• **WORK TASK**: Write out the data that follows exactly, keeping every picture out.

• **DATA SHOWN**:
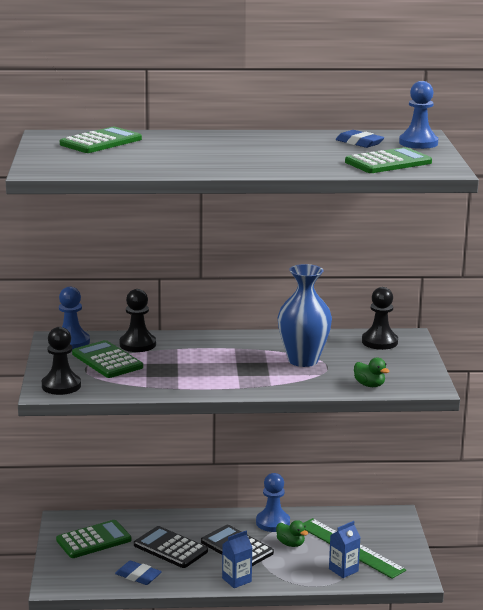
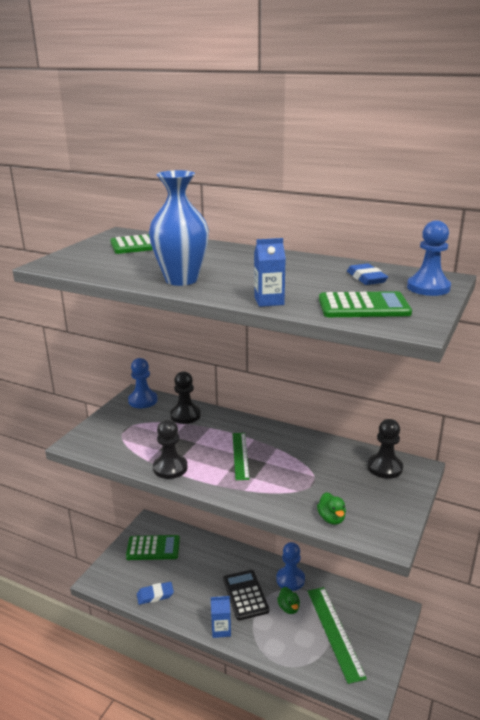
camera: 30 degrees right, 5 degrees up
(61, 386) = (90, 441): black pawn -> black pawn (170, 468)
(107, 360) = (147, 425): green calculator -> none
(138, 576) = (155, 595): blue eraser -> blue eraser turned 75 degrees counterclockwise
(170, 548) = (197, 576): black calculator -> none
(236, 362) = (240, 455): none -> green ruler
(303, 360) = (297, 469): blue vase -> blue vase (181, 280)
(343, 570) = (312, 655): blue carton -> blue carton (269, 301)

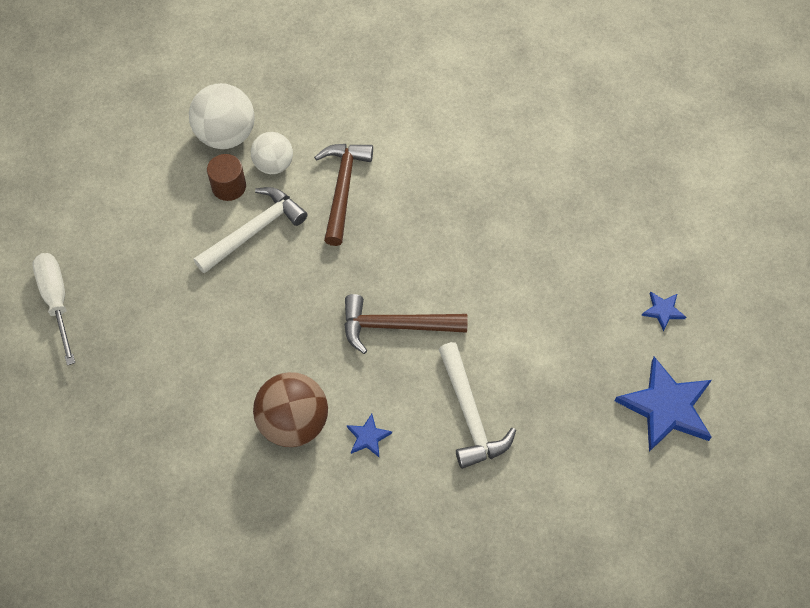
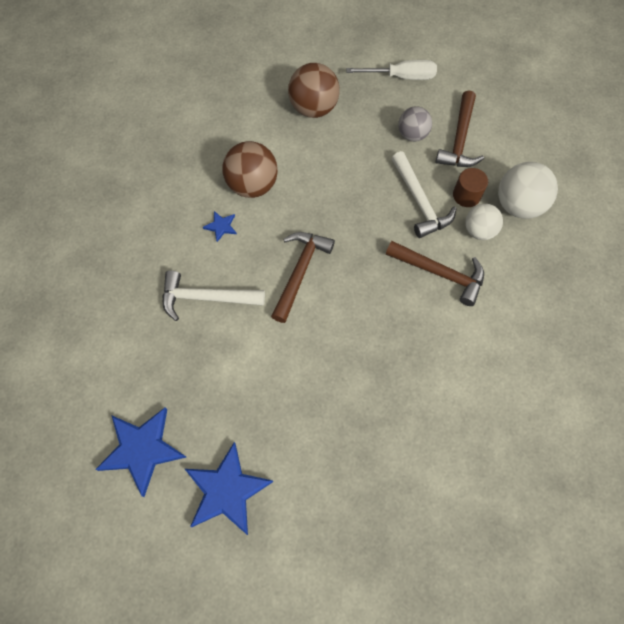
camera: 110 degrees right, 5 degrees up
(142, 392) = (313, 108): none -> brown ball
(146, 211) = (459, 139): none -> brown hammer
(154, 263) = (412, 135): none -> grey ball
(663, 311) = (227, 490): blue star -> blue star, size x2.17

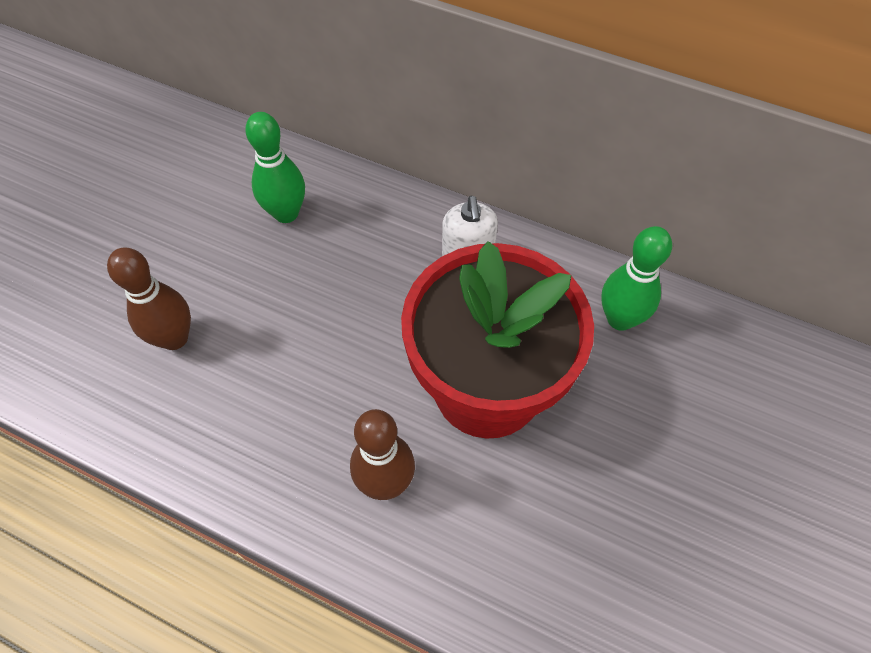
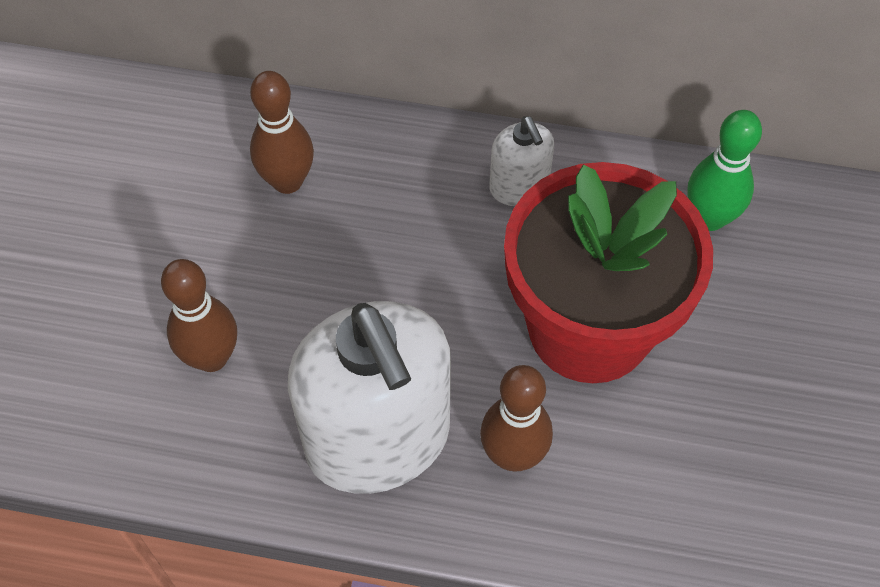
camera: 15 degrees left, 0 degrees up
(279, 439) = (378, 439): none -> white soap dispenser
(286, 213) = (287, 181): green bowling pin -> brown bowling pin

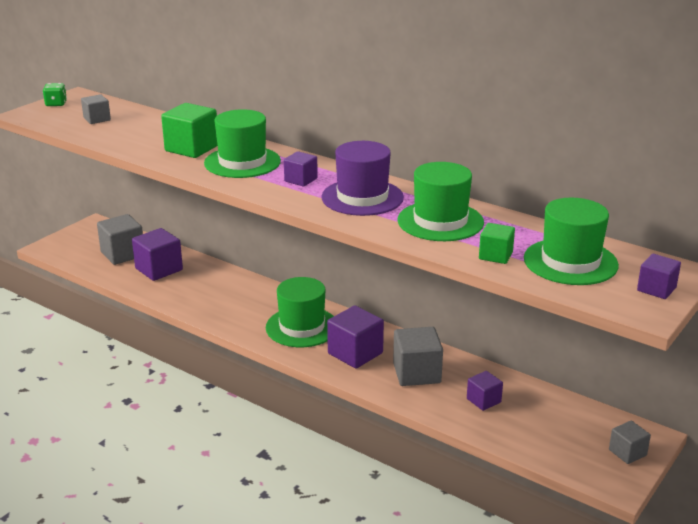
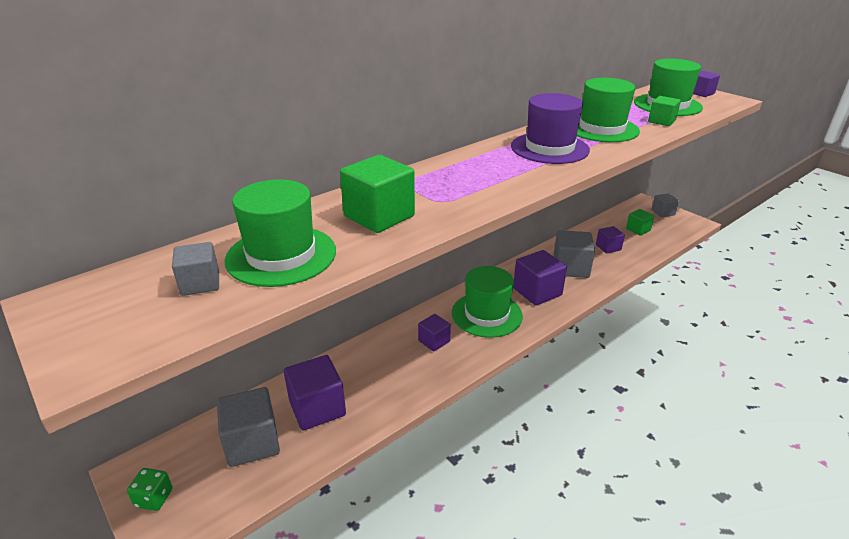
camera: 75 degrees left, 5 degrees up
(56, 104) = (72, 326): green dice -> green dice (154, 498)
(242, 162) = (440, 191): green hat -> green hat (281, 255)
(301, 180) = (501, 168): purple cube -> purple cube (434, 341)
(552, 426) = (638, 229): none -> green cube

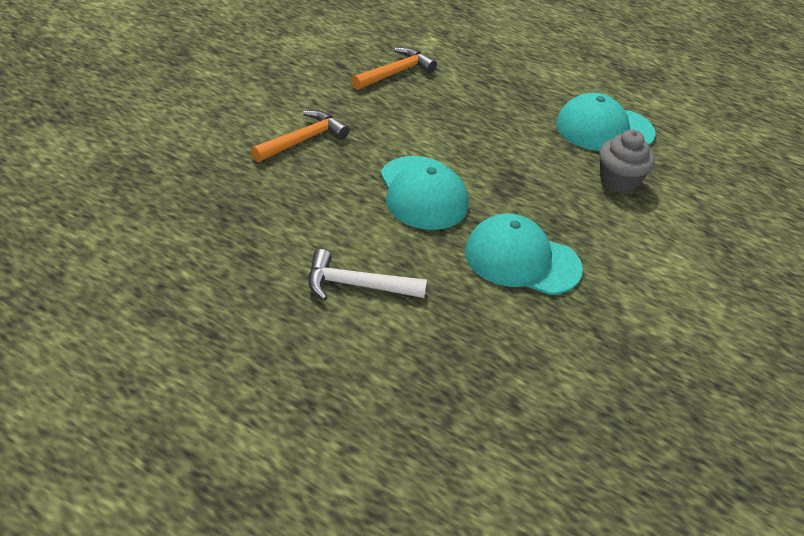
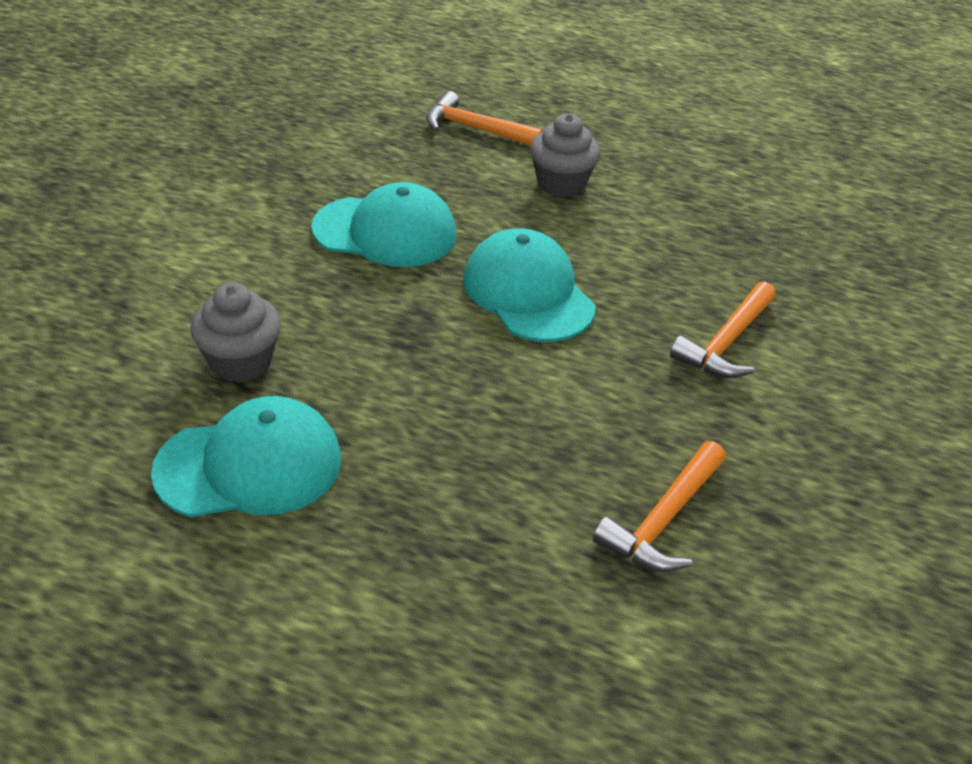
camera: 170 degrees right, 0 degrees up
(356, 285) = (561, 183): white hammer -> grey cupcake
(417, 370) = (475, 129): none -> orange hammer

• **EXERCISE SOLUTION**:
camera: 30 degrees right, 5 degrees up
(61, 386) = (90, 441): black pawn -> black pawn (170, 468)
(107, 360) = (147, 425): green calculator -> none
(138, 576) = (155, 595): blue eraser -> blue eraser turned 75 degrees counterclockwise
(170, 548) = (197, 576): black calculator -> none
(236, 362) = (240, 455): none -> green ruler
(303, 360) = (297, 469): blue vase -> blue vase (181, 280)
(343, 570) = (312, 655): blue carton -> blue carton (269, 301)

camera: 110 degrees right, 5 degrees up
(142, 392) = (313, 108): none -> brown ball
(146, 211) = (459, 139): none -> brown hammer
(154, 263) = (412, 135): none -> grey ball
(663, 311) = (227, 490): blue star -> blue star, size x2.17

camera: 15 degrees left, 0 degrees up
(279, 439) = (378, 439): none -> white soap dispenser
(286, 213) = (287, 181): green bowling pin -> brown bowling pin

camera: 75 degrees left, 5 degrees up
(56, 104) = (72, 326): green dice -> green dice (154, 498)
(242, 162) = (440, 191): green hat -> green hat (281, 255)
(301, 180) = (501, 168): purple cube -> purple cube (434, 341)
(552, 426) = (638, 229): none -> green cube

camera: 170 degrees right, 0 degrees up
(356, 285) = (561, 183): white hammer -> grey cupcake
(417, 370) = (475, 129): none -> orange hammer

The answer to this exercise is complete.